» TASK GOAL:
Please transcribe exactly the lines from the one containing "building: none -> [509,244,568,307]" through the end of the records below, both included, and nothing else.

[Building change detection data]

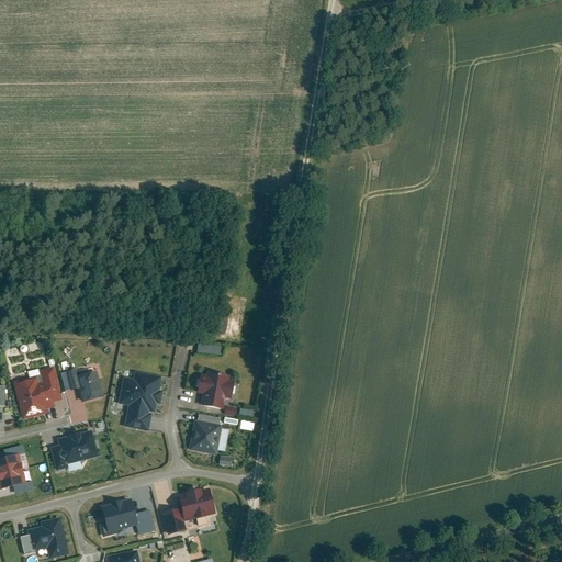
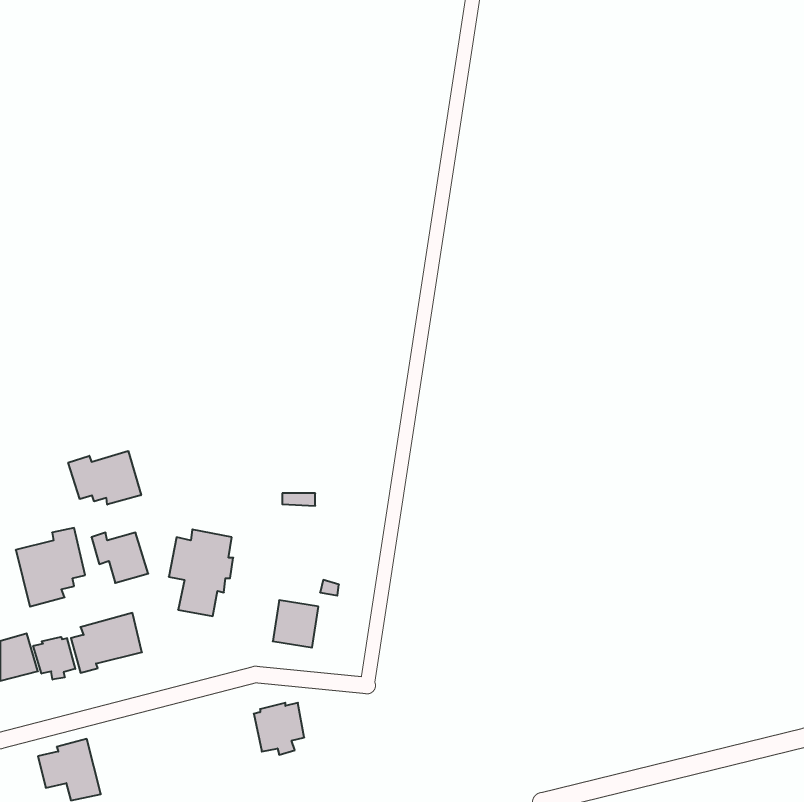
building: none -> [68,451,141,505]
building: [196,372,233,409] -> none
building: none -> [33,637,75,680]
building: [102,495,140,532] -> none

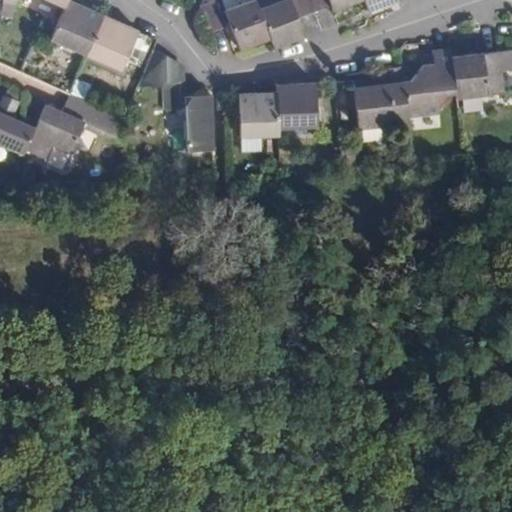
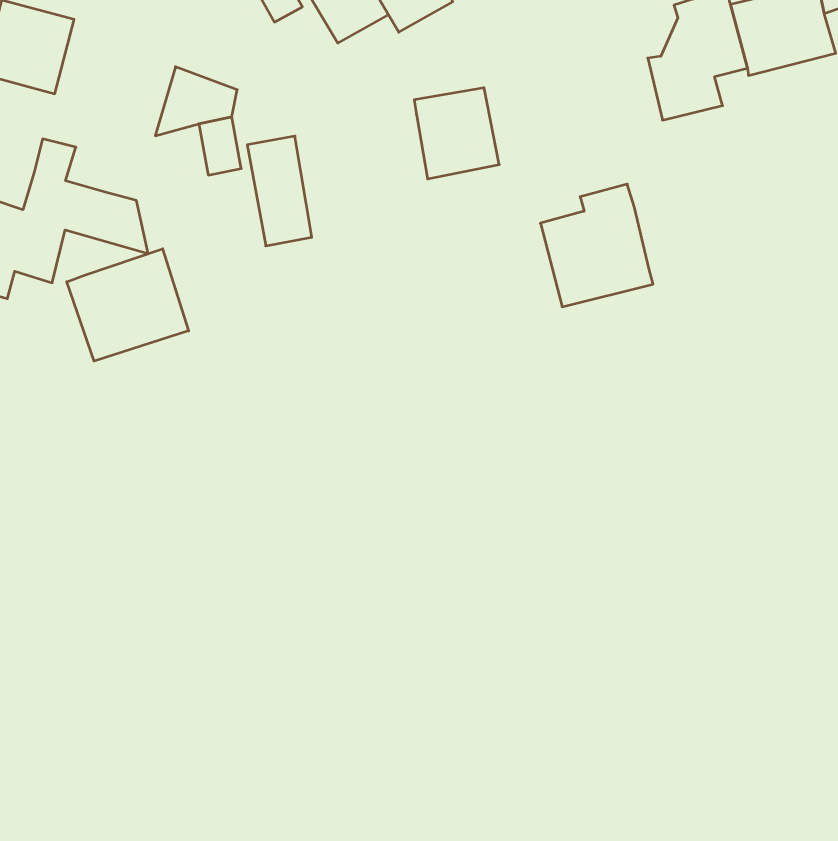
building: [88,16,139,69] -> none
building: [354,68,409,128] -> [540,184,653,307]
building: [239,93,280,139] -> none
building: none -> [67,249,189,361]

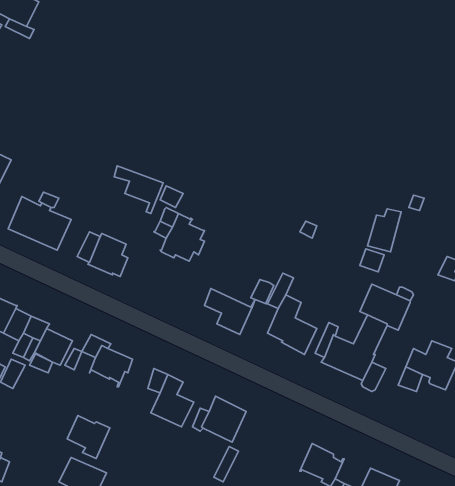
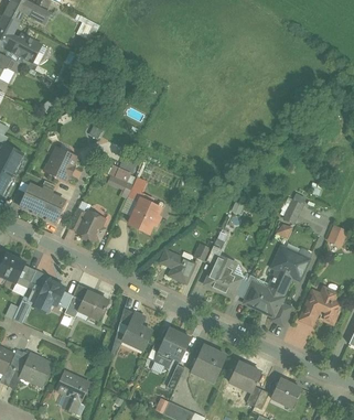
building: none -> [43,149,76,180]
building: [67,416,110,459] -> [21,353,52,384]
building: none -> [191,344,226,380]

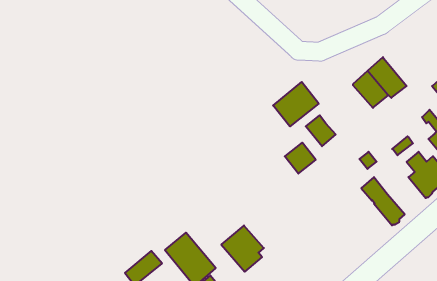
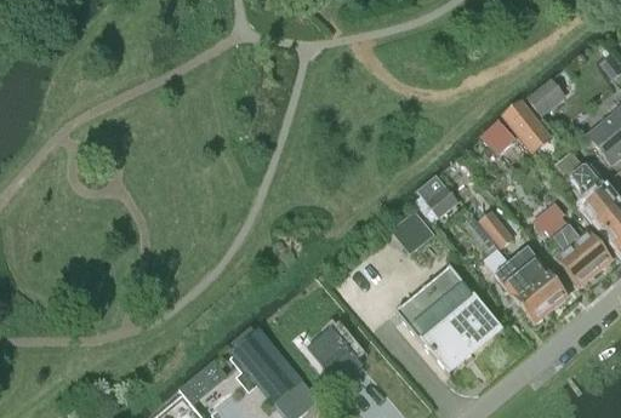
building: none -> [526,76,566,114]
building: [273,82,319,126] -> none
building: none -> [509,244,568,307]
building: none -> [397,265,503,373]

» ANSWER TO THIS TASK:
building: none -> [509,244,568,307]
building: none -> [397,265,503,373]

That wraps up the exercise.